Every line in the records below between the one holding "purple brick A2:A3" and the one holding "white brick K11:M11", inclusive, is to be set down exactly; all other lines are to be left out.

Provided information Start Marker

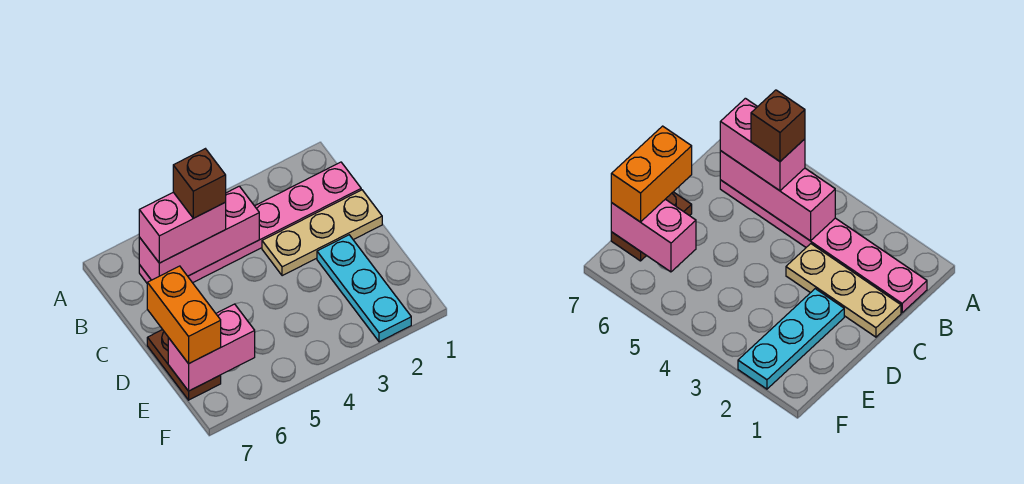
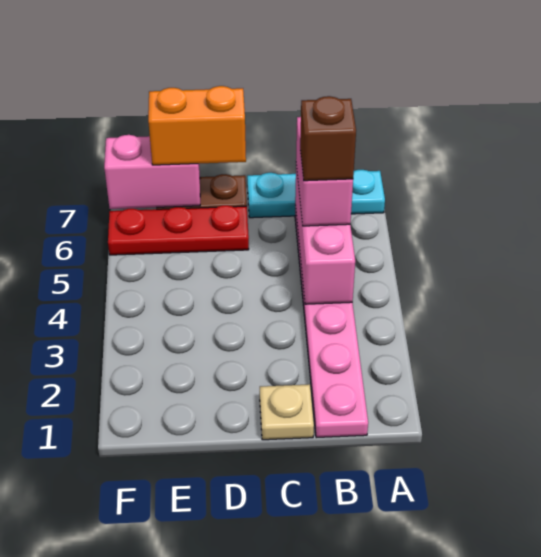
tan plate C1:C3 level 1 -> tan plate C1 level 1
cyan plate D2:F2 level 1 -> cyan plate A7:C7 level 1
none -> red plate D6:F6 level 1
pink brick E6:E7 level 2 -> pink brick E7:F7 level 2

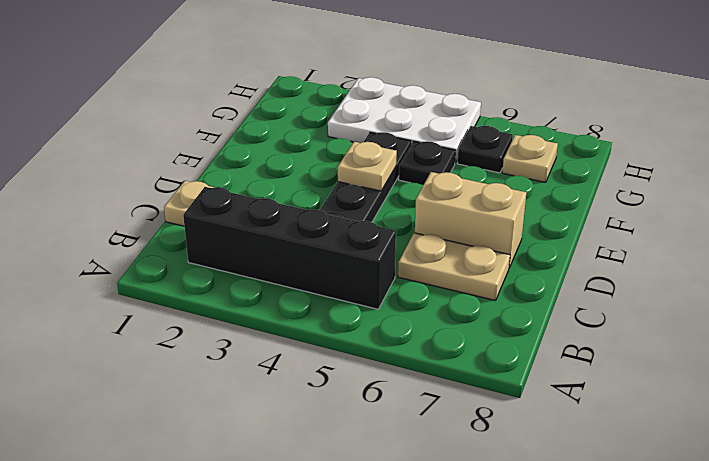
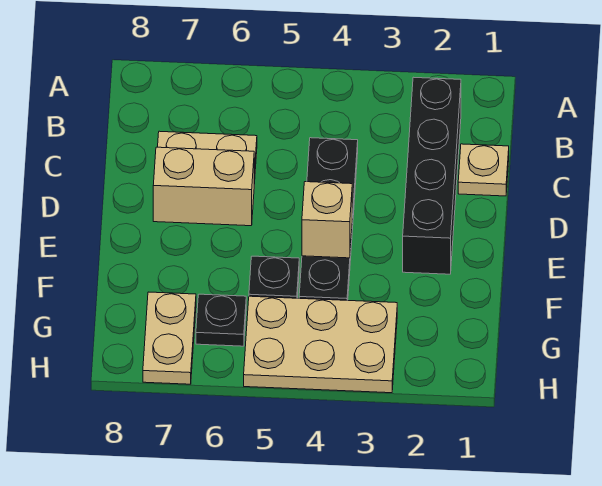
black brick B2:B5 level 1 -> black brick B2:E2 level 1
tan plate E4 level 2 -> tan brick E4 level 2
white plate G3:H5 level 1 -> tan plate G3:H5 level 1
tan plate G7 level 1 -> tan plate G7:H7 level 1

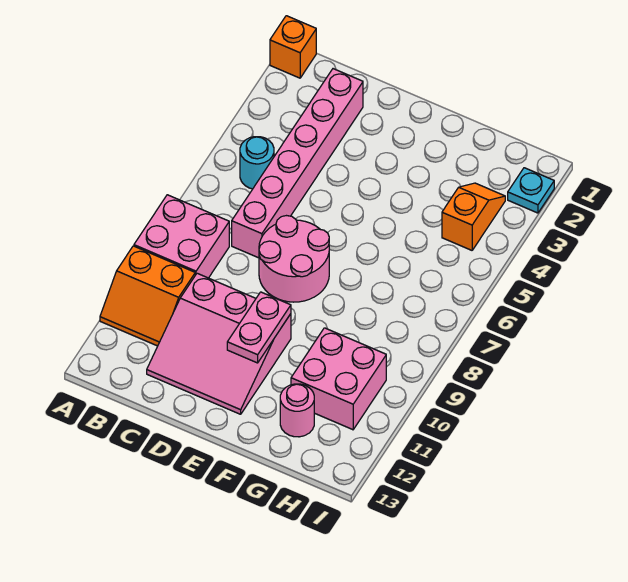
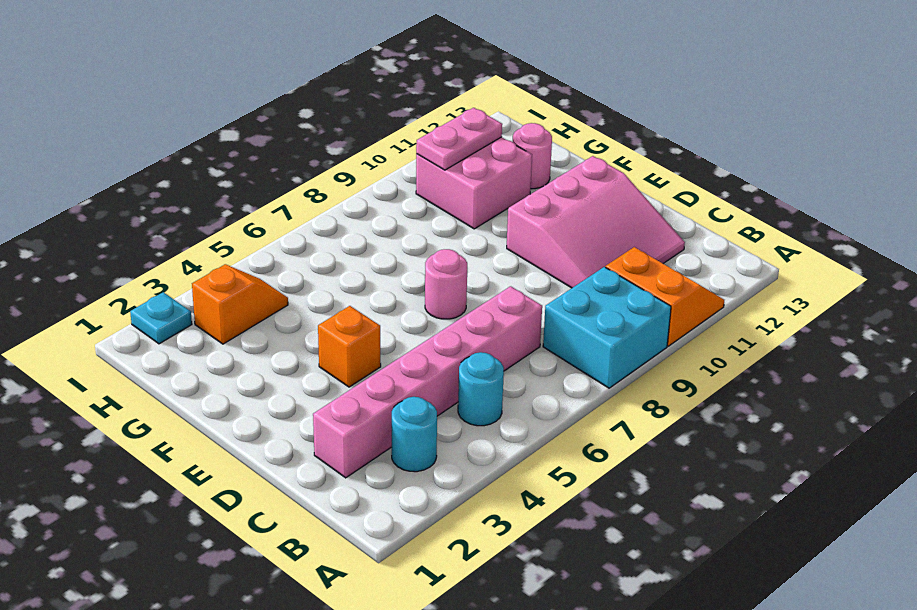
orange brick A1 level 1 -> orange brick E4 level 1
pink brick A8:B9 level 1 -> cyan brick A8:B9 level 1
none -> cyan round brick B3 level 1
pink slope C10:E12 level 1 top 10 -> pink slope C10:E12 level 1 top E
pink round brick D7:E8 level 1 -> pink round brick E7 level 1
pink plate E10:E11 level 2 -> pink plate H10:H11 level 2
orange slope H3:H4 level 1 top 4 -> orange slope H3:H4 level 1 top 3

Provided information End Marker
Provided information Start Marker

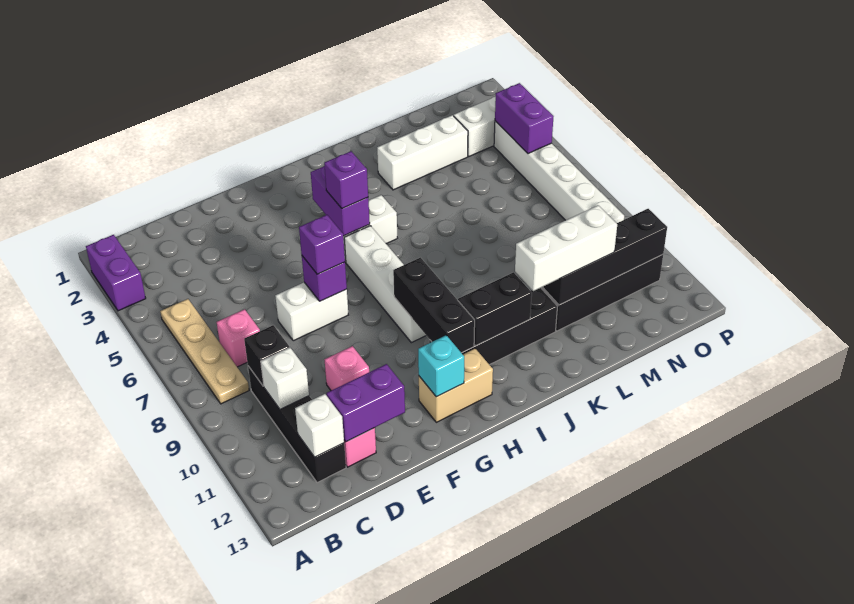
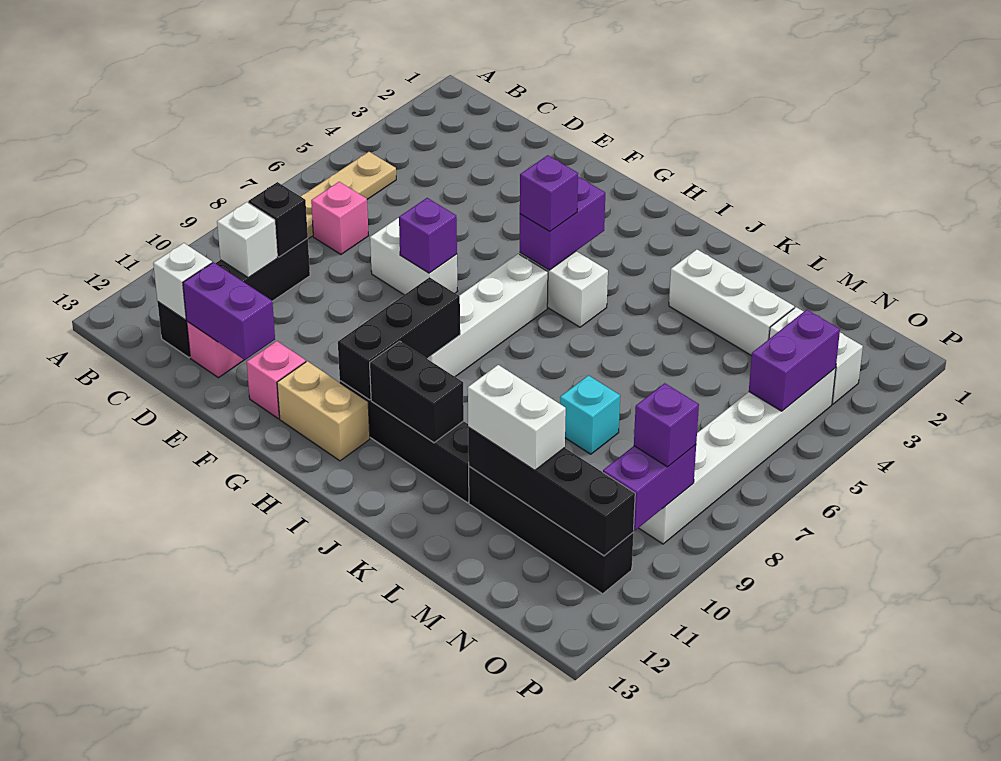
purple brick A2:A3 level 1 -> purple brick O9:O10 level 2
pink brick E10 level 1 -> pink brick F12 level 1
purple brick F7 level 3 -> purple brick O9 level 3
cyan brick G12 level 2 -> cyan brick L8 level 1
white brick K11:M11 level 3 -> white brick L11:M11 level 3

Provided information End Marker
Provided information Start Marker

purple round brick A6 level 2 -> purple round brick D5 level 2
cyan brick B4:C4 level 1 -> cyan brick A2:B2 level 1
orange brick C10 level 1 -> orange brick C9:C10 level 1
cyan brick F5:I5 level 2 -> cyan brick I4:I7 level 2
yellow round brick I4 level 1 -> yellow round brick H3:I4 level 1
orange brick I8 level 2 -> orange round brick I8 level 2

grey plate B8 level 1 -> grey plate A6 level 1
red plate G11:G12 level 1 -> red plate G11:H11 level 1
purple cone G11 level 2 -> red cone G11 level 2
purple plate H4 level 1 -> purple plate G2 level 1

Provided information End Marker

Task solution –
purple brick A2:A3 level 1 -> purple brick O9:O10 level 2
pink brick E10 level 1 -> pink brick F12 level 1
purple brick F7 level 3 -> purple brick O9 level 3
cyan brick G12 level 2 -> cyan brick L8 level 1
white brick K11:M11 level 3 -> white brick L11:M11 level 3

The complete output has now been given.